Record excerpts:
------------------------

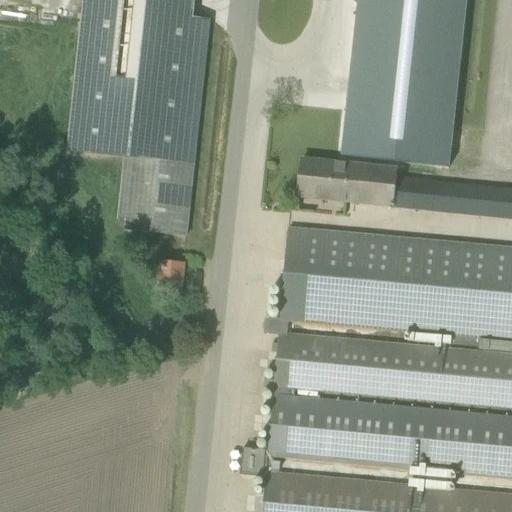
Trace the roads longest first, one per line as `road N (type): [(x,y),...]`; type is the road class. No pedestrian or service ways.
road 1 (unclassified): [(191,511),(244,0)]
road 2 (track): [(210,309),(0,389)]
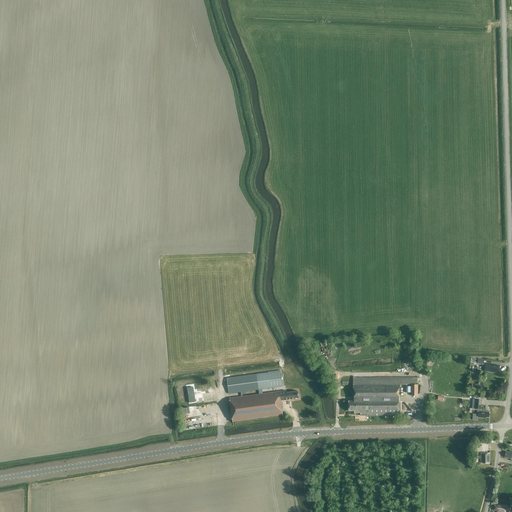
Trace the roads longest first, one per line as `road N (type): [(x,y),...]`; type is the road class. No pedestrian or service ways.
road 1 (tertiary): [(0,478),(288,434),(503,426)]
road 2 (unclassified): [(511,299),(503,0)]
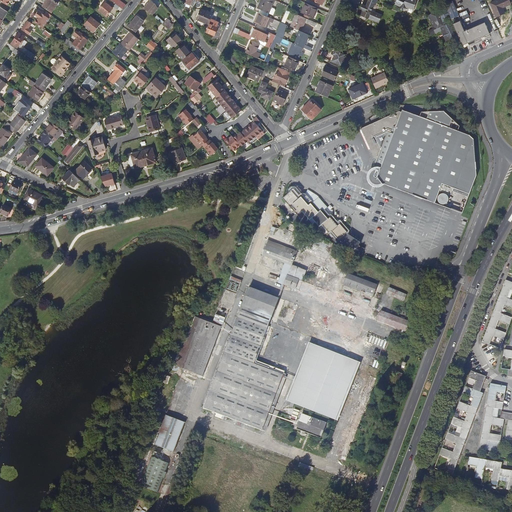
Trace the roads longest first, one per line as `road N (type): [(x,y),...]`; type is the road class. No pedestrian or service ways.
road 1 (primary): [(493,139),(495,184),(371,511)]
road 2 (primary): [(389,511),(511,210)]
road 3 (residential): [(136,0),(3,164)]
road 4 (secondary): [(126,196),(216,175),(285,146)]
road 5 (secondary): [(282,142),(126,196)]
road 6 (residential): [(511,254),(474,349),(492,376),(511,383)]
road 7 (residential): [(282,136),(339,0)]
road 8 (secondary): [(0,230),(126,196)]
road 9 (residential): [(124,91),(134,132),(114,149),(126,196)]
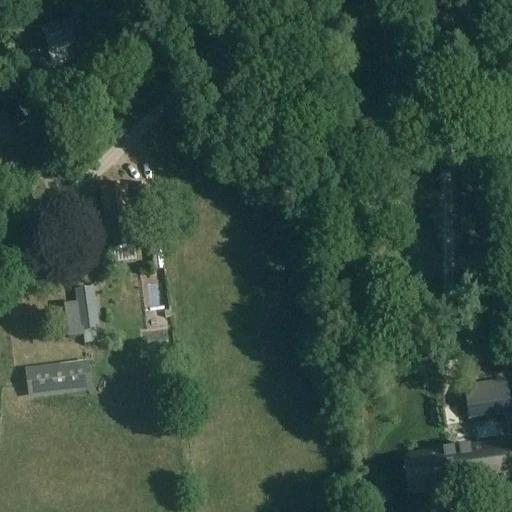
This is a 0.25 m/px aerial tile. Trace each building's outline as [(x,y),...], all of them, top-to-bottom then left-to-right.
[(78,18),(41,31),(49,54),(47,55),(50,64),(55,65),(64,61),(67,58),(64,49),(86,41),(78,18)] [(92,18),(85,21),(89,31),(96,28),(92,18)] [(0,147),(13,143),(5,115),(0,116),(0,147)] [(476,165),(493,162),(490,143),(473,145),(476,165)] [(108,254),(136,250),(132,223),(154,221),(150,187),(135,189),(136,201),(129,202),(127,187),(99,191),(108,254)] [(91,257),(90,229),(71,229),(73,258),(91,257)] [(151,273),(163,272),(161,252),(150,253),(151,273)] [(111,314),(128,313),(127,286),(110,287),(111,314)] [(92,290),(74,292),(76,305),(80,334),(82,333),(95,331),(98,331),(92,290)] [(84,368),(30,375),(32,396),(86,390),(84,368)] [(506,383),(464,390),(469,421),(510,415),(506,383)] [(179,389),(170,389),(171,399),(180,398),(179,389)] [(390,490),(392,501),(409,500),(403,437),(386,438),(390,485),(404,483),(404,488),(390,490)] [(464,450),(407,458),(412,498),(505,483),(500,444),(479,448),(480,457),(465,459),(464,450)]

------------------------

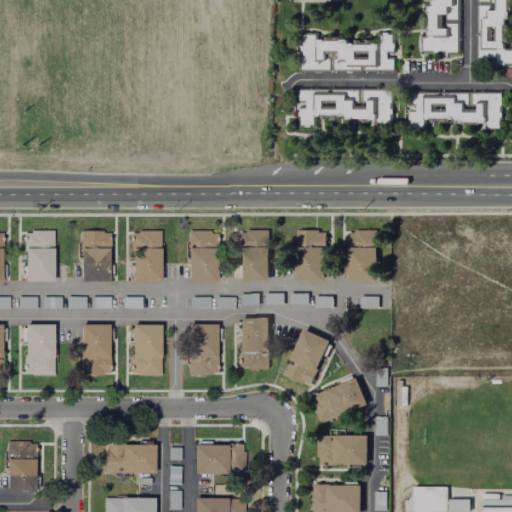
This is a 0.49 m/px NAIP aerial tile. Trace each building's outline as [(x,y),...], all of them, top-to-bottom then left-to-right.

------------------------

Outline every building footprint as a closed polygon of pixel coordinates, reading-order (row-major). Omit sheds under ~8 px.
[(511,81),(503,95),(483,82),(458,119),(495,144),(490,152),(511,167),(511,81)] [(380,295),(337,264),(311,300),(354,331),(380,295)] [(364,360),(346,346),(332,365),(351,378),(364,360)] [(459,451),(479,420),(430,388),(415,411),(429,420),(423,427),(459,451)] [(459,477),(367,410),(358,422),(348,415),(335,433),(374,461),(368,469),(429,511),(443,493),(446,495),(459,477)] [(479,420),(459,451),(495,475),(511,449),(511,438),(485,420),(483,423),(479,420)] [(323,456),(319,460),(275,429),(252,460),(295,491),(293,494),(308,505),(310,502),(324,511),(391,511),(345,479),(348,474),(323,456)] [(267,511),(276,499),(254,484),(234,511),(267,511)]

------------------------

Short problem: Pick out every line in the records that contains the word "right", and copy each one in full.

Exercise answer:
This is a 0.25 m/px aerial tile. Trace each building's outline as [(x,y),...], all of them, top-to-bottom then left-to-right.
This is a 0.49 m/px NAIP aerial tile. Trace each building's outline as [(x,y),...], all of them, top-to-bottom then left-to-right.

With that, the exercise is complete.